DATA SECTION
________________________________________
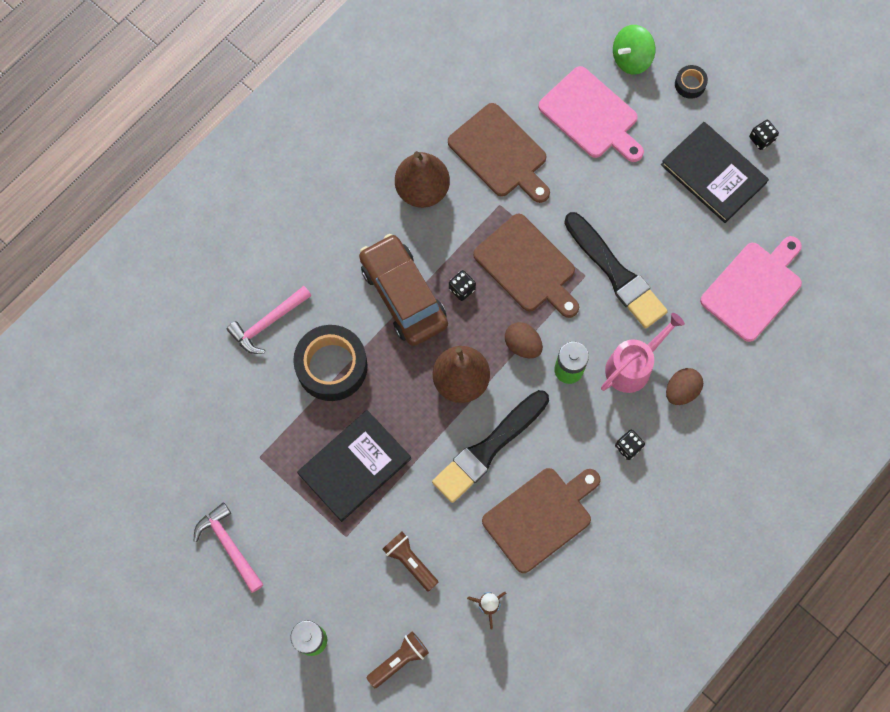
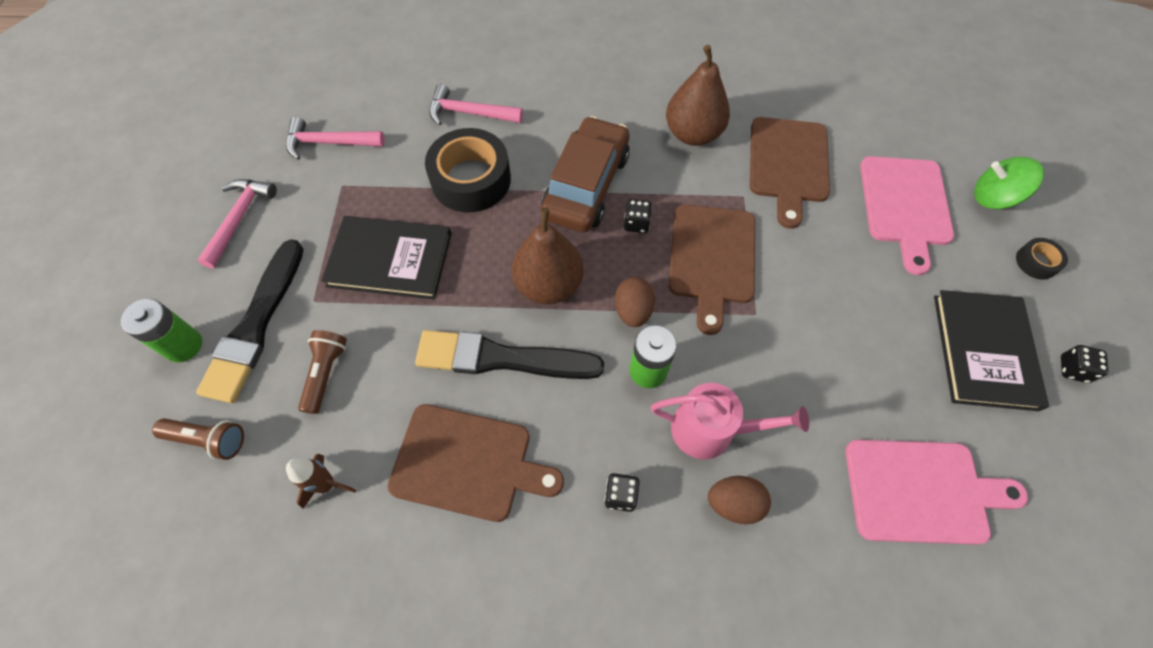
camera: 50 degrees right, 10 degrees down
(209, 440) = (329, 143): none -> pink hammer
(616, 273) = (787, 339): black brush -> black brush (256, 325)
________________________________________
EXERCISE DETAILS
All of the listing above has to be reproduced exactly, though without its images.

SOLUTION FOR THIS TASK
camera: 50 degrees right, 10 degrees down
(209, 440) = (329, 143): none -> pink hammer
(616, 273) = (787, 339): black brush -> black brush (256, 325)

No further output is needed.